● **About this task**
Every entry that follows must be written out exactly, apart from its pictures.

(Scene image comparisons)
Segment Open

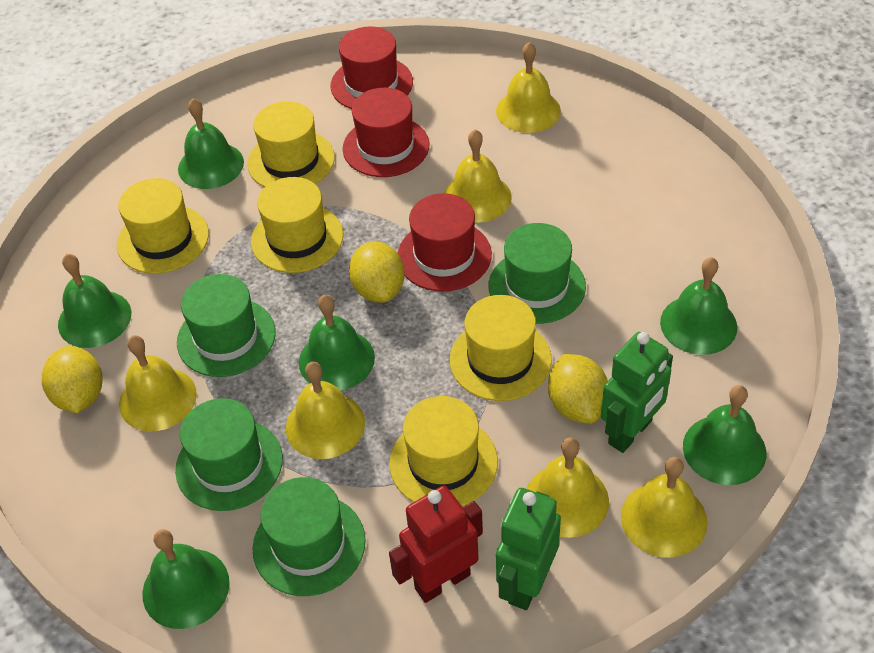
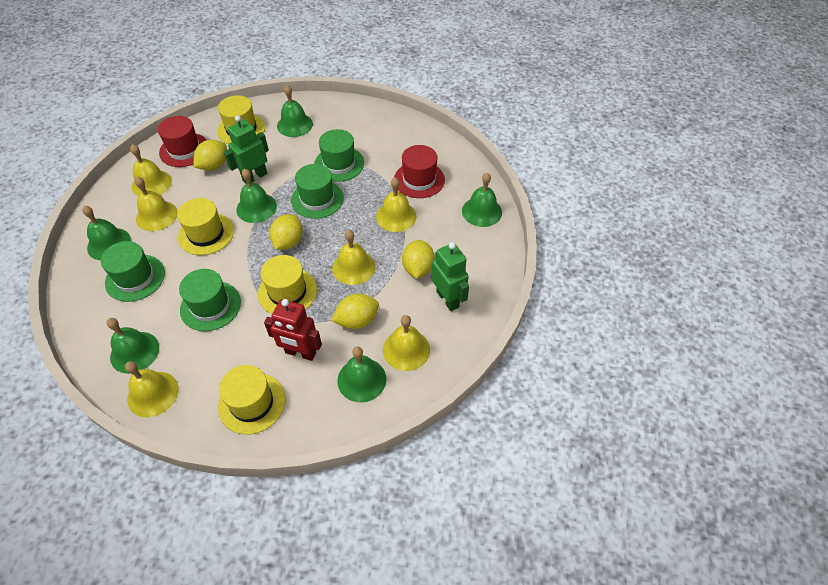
red hat: 3 -> 2
yellow hat: 5 -> 4
yellow lemon: 3 -> 4

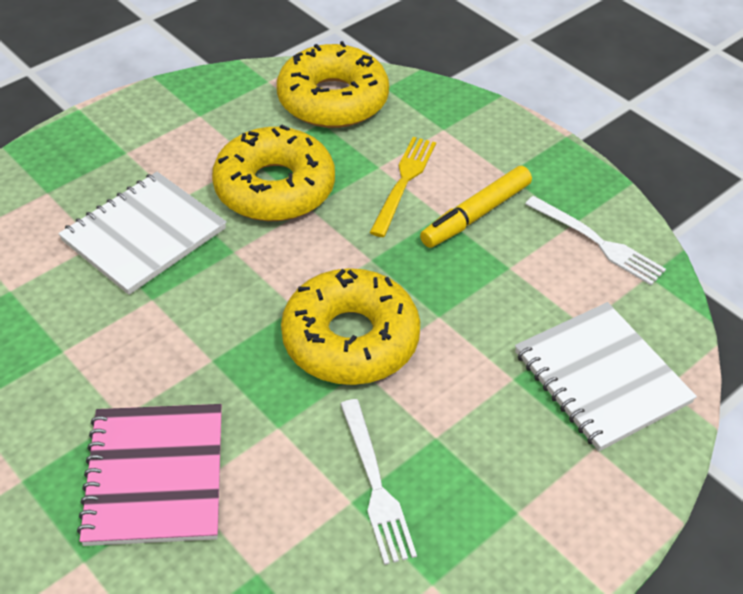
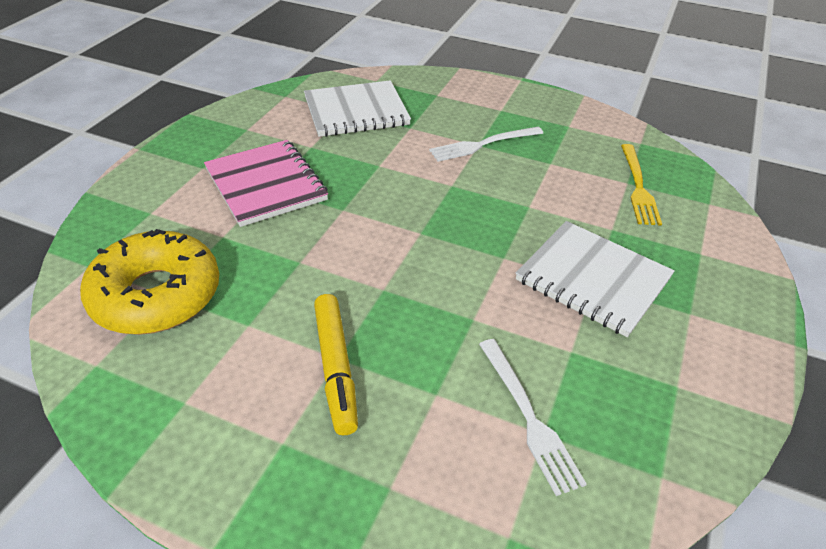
yellow donut: 3 -> 1

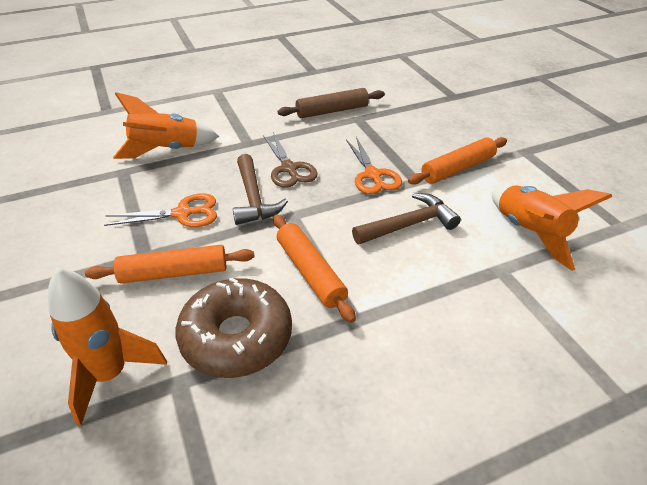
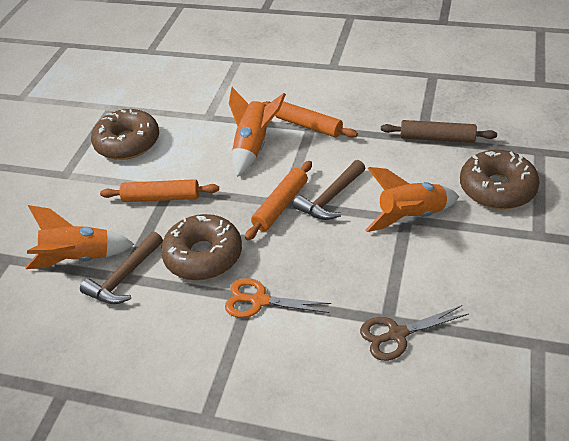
brown donut: 1 -> 3
orange scissors: 2 -> 1

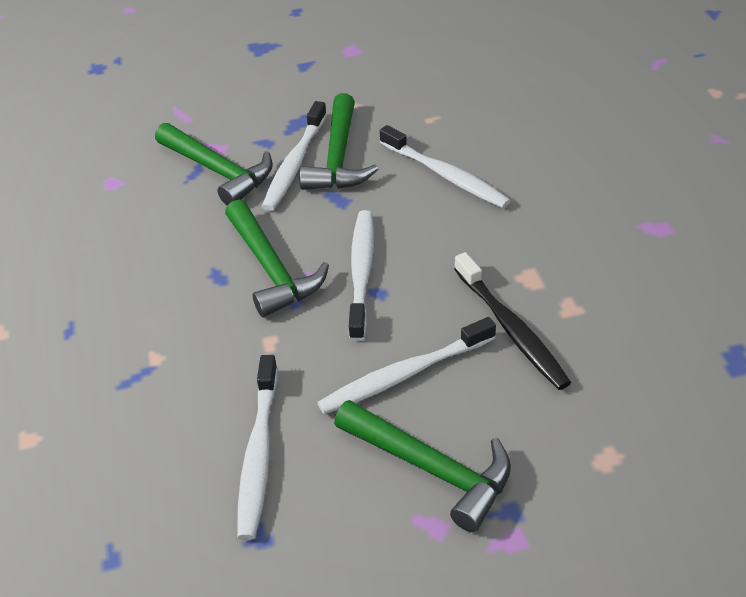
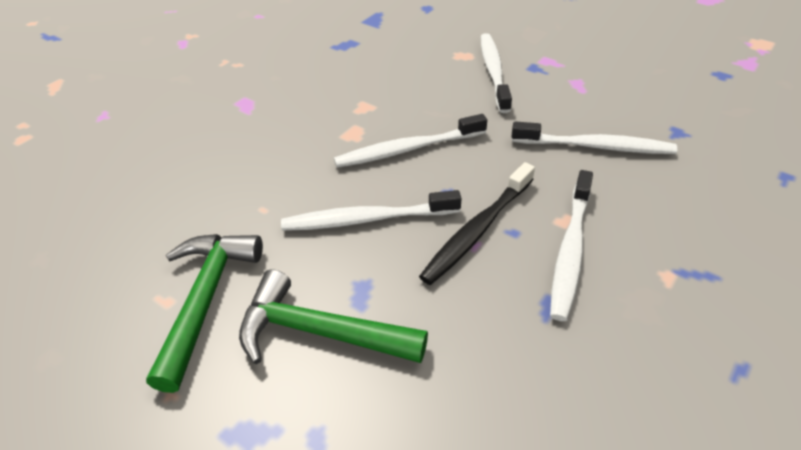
green hammer: 4 -> 2

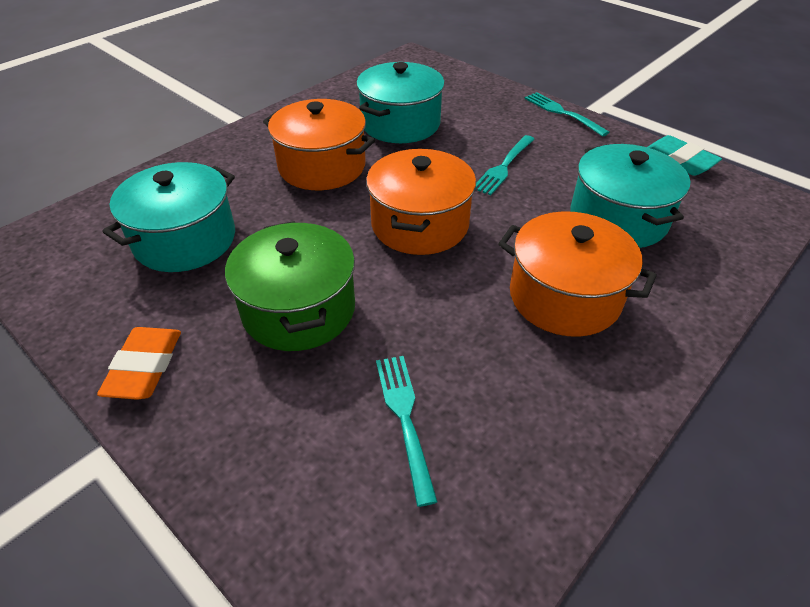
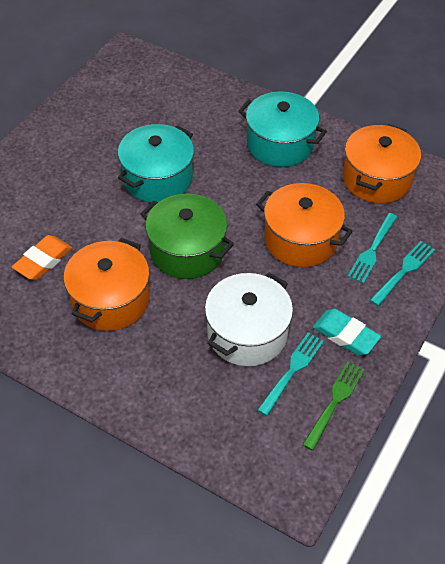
green fork: 0 -> 1
turquoise pot: 3 -> 2
white pot: 0 -> 1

Segment Closed

● **Worked solution**
red hat: 3 -> 2
yellow hat: 5 -> 4
yellow lemon: 3 -> 4

yellow donut: 3 -> 1

brown donut: 1 -> 3
orange scissors: 2 -> 1

green hammer: 4 -> 2

green fork: 0 -> 1
turquoise pot: 3 -> 2
white pot: 0 -> 1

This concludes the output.